# [TASK STATEMENT]
Where the word "minus" shows up in the entries below, please copy the whole line.

(EXERCISE MATERIAL Opens)

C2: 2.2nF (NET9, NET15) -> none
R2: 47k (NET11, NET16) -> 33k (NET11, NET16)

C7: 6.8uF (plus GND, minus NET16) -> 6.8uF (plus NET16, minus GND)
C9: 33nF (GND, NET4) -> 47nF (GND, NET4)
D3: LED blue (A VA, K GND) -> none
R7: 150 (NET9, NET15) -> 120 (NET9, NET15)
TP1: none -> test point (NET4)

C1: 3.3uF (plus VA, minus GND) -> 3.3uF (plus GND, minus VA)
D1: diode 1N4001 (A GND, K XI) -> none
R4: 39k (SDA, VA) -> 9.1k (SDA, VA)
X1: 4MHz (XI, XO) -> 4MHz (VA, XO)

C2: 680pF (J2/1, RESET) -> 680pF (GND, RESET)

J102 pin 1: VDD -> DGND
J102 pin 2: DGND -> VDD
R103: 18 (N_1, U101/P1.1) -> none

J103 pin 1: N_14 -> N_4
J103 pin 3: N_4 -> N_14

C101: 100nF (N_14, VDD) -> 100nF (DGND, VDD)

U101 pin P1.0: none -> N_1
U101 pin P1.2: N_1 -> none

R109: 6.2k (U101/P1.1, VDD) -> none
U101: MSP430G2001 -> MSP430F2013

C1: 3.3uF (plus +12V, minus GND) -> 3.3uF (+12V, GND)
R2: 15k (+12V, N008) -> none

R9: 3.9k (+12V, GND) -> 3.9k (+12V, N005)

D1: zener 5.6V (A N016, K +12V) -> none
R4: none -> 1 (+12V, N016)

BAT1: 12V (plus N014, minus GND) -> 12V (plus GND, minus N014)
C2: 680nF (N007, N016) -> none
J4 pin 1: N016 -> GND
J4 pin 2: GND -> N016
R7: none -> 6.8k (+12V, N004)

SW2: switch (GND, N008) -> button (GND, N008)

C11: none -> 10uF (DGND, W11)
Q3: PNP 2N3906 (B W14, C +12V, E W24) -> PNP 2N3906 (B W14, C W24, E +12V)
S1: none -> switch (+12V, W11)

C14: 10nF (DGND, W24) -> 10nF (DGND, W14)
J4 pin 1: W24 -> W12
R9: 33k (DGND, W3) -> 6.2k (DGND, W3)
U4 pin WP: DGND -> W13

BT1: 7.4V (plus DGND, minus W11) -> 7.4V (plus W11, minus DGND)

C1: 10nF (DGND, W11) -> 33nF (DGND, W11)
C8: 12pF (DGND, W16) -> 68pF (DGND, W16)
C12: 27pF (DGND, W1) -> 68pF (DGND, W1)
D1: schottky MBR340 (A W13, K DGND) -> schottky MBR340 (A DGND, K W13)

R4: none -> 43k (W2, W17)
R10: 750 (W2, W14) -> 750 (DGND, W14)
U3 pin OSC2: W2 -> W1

(EXERCISE MATERIAL Closes)

# [SOLUTION FOR THIS EXERCISE]
C7: 6.8uF (plus GND, minus NET16) -> 6.8uF (plus NET16, minus GND)
C1: 3.3uF (plus VA, minus GND) -> 3.3uF (plus GND, minus VA)
C1: 3.3uF (plus +12V, minus GND) -> 3.3uF (+12V, GND)
BAT1: 12V (plus N014, minus GND) -> 12V (plus GND, minus N014)
BT1: 7.4V (plus DGND, minus W11) -> 7.4V (plus W11, minus DGND)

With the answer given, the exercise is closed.